**SOURCE DATA**.
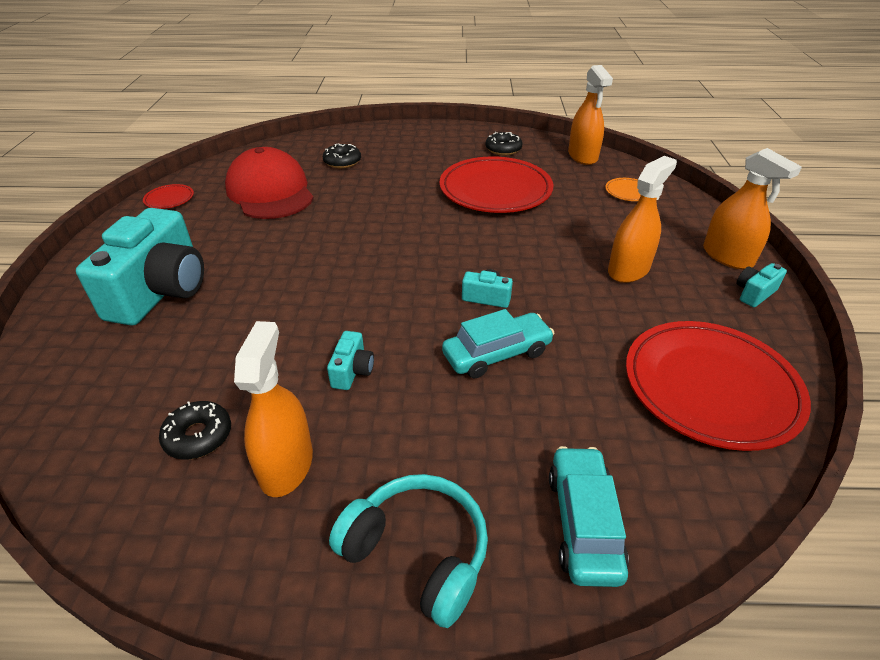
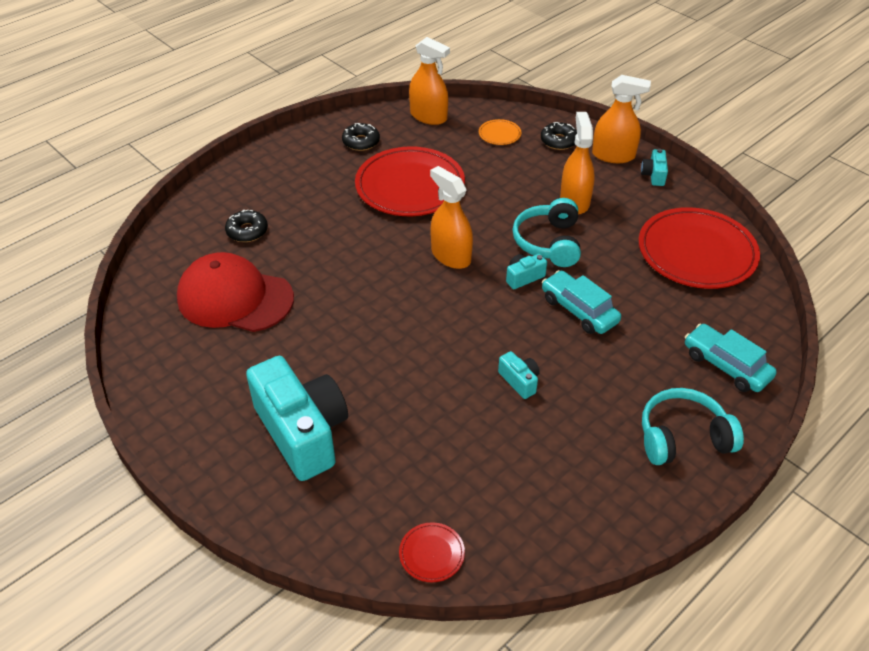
camera: 45 degrees left, 5 degrees up
(169, 199) = (153, 363): red plate -> red plate (431, 554)
(198, 436) = (497, 484): black donut -> black donut (558, 141)
(286, 465) = (567, 455): orange spray bottle -> orange spray bottle (451, 256)
(497, 354) = (579, 310): turquoise car -> turquoise car turned 60 degrees counterclockwise
(552, 286) = (549, 242): none -> turquoise headphones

**YOUR GOAL**. What you give back should be the lines from the one with "(198, 436) = (497, 484): black" to the end of the data, copied exactly, both ends included.

**ANSWER BOX**.
(198, 436) = (497, 484): black donut -> black donut (558, 141)
(286, 465) = (567, 455): orange spray bottle -> orange spray bottle (451, 256)
(497, 354) = (579, 310): turquoise car -> turquoise car turned 60 degrees counterclockwise
(552, 286) = (549, 242): none -> turquoise headphones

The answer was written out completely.